## DATASET CONTENT
○ ○ ○
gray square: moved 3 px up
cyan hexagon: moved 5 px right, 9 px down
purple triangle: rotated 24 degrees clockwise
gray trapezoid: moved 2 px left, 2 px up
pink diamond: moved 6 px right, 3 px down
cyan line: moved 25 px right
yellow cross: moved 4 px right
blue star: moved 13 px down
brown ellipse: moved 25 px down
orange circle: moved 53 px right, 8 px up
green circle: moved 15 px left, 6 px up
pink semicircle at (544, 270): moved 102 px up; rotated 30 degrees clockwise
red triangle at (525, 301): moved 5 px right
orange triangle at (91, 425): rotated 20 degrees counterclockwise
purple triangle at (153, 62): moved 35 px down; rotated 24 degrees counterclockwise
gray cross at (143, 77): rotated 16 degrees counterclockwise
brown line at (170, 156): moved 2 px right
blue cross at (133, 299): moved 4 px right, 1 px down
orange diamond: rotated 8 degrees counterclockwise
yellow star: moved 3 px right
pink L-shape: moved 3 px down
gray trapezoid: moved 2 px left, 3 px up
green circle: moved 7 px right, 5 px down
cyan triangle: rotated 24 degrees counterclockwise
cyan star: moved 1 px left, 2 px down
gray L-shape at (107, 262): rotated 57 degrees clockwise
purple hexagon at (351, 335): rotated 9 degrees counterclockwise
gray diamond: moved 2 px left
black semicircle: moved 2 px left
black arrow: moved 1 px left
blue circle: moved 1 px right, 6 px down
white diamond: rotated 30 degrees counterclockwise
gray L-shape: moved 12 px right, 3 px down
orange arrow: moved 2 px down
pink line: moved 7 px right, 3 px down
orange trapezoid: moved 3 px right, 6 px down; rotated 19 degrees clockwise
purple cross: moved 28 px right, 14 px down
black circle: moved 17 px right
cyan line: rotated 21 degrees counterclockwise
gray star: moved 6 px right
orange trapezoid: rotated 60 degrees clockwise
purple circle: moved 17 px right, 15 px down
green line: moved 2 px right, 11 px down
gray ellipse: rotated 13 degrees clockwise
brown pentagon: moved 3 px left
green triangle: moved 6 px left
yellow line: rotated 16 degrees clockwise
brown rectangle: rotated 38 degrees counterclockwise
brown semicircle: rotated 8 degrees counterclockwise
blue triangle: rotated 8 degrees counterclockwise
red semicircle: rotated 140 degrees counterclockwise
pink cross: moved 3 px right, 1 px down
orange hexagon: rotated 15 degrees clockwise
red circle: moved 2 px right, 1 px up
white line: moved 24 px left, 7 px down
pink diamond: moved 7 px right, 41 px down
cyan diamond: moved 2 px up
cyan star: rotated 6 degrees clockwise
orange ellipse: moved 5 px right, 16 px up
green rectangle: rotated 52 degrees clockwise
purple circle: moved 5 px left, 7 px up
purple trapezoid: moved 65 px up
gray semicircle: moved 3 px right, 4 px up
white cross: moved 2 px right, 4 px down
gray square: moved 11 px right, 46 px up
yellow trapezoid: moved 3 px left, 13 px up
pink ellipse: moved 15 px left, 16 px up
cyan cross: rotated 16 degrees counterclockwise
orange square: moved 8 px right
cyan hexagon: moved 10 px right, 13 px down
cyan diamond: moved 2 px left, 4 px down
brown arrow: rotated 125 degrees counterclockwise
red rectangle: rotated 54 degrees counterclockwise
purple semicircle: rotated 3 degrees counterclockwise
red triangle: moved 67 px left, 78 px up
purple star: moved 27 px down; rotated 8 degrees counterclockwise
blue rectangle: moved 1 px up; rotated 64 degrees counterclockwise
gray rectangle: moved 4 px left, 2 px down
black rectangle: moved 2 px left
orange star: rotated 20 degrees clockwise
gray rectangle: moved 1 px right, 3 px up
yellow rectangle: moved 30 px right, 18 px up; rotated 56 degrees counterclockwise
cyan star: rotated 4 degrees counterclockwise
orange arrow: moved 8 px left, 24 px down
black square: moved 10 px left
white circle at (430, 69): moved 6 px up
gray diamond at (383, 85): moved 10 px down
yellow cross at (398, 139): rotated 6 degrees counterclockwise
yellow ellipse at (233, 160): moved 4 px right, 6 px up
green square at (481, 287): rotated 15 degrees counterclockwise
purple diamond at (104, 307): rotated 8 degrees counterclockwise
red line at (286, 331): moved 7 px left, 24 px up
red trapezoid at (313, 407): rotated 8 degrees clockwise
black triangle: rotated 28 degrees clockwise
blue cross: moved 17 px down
○ ○ ○
## TASK
Reproduce the listing above, changing every instance of "trapezoid" to "parallelogram" and keeping everything else the same.

## SOLUTION FOR THIS PROBLEM
gray square: moved 3 px up
cyan hexagon: moved 5 px right, 9 px down
purple triangle: rotated 24 degrees clockwise
gray parallelogram: moved 2 px left, 2 px up
pink diamond: moved 6 px right, 3 px down
cyan line: moved 25 px right
yellow cross: moved 4 px right
blue star: moved 13 px down
brown ellipse: moved 25 px down
orange circle: moved 53 px right, 8 px up
green circle: moved 15 px left, 6 px up
pink semicircle at (544, 270): moved 102 px up; rotated 30 degrees clockwise
red triangle at (525, 301): moved 5 px right
orange triangle at (91, 425): rotated 20 degrees counterclockwise
purple triangle at (153, 62): moved 35 px down; rotated 24 degrees counterclockwise
gray cross at (143, 77): rotated 16 degrees counterclockwise
brown line at (170, 156): moved 2 px right
blue cross at (133, 299): moved 4 px right, 1 px down
orange diamond: rotated 8 degrees counterclockwise
yellow star: moved 3 px right
pink L-shape: moved 3 px down
gray parallelogram: moved 2 px left, 3 px up
green circle: moved 7 px right, 5 px down
cyan triangle: rotated 24 degrees counterclockwise
cyan star: moved 1 px left, 2 px down
gray L-shape at (107, 262): rotated 57 degrees clockwise
purple hexagon at (351, 335): rotated 9 degrees counterclockwise
gray diamond: moved 2 px left
black semicircle: moved 2 px left
black arrow: moved 1 px left
blue circle: moved 1 px right, 6 px down
white diamond: rotated 30 degrees counterclockwise
gray L-shape: moved 12 px right, 3 px down
orange arrow: moved 2 px down
pink line: moved 7 px right, 3 px down
orange parallelogram: moved 3 px right, 6 px down; rotated 19 degrees clockwise
purple cross: moved 28 px right, 14 px down
black circle: moved 17 px right
cyan line: rotated 21 degrees counterclockwise
gray star: moved 6 px right
orange parallelogram: rotated 60 degrees clockwise
purple circle: moved 17 px right, 15 px down
green line: moved 2 px right, 11 px down
gray ellipse: rotated 13 degrees clockwise
brown pentagon: moved 3 px left
green triangle: moved 6 px left
yellow line: rotated 16 degrees clockwise
brown rectangle: rotated 38 degrees counterclockwise
brown semicircle: rotated 8 degrees counterclockwise
blue triangle: rotated 8 degrees counterclockwise
red semicircle: rotated 140 degrees counterclockwise
pink cross: moved 3 px right, 1 px down
orange hexagon: rotated 15 degrees clockwise
red circle: moved 2 px right, 1 px up
white line: moved 24 px left, 7 px down
pink diamond: moved 7 px right, 41 px down
cyan diamond: moved 2 px up
cyan star: rotated 6 degrees clockwise
orange ellipse: moved 5 px right, 16 px up
green rectangle: rotated 52 degrees clockwise
purple circle: moved 5 px left, 7 px up
purple parallelogram: moved 65 px up
gray semicircle: moved 3 px right, 4 px up
white cross: moved 2 px right, 4 px down
gray square: moved 11 px right, 46 px up
yellow parallelogram: moved 3 px left, 13 px up
pink ellipse: moved 15 px left, 16 px up
cyan cross: rotated 16 degrees counterclockwise
orange square: moved 8 px right
cyan hexagon: moved 10 px right, 13 px down
cyan diamond: moved 2 px left, 4 px down
brown arrow: rotated 125 degrees counterclockwise
red rectangle: rotated 54 degrees counterclockwise
purple semicircle: rotated 3 degrees counterclockwise
red triangle: moved 67 px left, 78 px up
purple star: moved 27 px down; rotated 8 degrees counterclockwise
blue rectangle: moved 1 px up; rotated 64 degrees counterclockwise
gray rectangle: moved 4 px left, 2 px down
black rectangle: moved 2 px left
orange star: rotated 20 degrees clockwise
gray rectangle: moved 1 px right, 3 px up
yellow rectangle: moved 30 px right, 18 px up; rotated 56 degrees counterclockwise
cyan star: rotated 4 degrees counterclockwise
orange arrow: moved 8 px left, 24 px down
black square: moved 10 px left
white circle at (430, 69): moved 6 px up
gray diamond at (383, 85): moved 10 px down
yellow cross at (398, 139): rotated 6 degrees counterclockwise
yellow ellipse at (233, 160): moved 4 px right, 6 px up
green square at (481, 287): rotated 15 degrees counterclockwise
purple diamond at (104, 307): rotated 8 degrees counterclockwise
red line at (286, 331): moved 7 px left, 24 px up
red parallelogram at (313, 407): rotated 8 degrees clockwise
black triangle: rotated 28 degrees clockwise
blue cross: moved 17 px down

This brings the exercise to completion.